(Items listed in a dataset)
══════════════════════════════

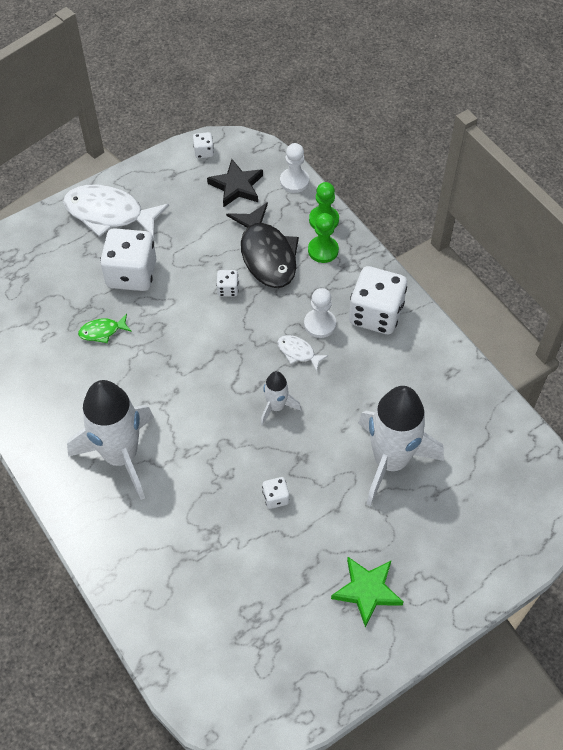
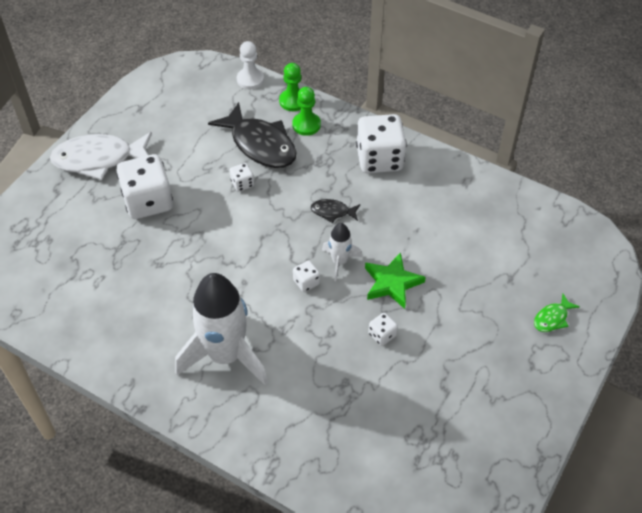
camera: 25 degrees left, 5 degrees down
green fish [78,314,132,343] -> green fish moved to [534,294,580,332]
white dice [193,132,214,159] -> white dice moved to [293,260,320,292]
black star [207,159,263,207] -> none
white fish [277,335,329,371] -> black fish [311,199,360,223]
white pawn [304,288,336,338] -> none
green star [331,557,403,627] -> green star moved to [365,252,426,309]
white rocket [358,386,444,506] -> none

══════════════════════════════

* Instruction *
Give the preceding data back exactly, minus every picture.

* Exercise result *
camera: 25 degrees left, 5 degrees down
green fish [78,314,132,343] -> green fish moved to [534,294,580,332]
white dice [193,132,214,159] -> white dice moved to [293,260,320,292]
black star [207,159,263,207] -> none
white fish [277,335,329,371] -> black fish [311,199,360,223]
white pawn [304,288,336,338] -> none
green star [331,557,403,627] -> green star moved to [365,252,426,309]
white rocket [358,386,444,506] -> none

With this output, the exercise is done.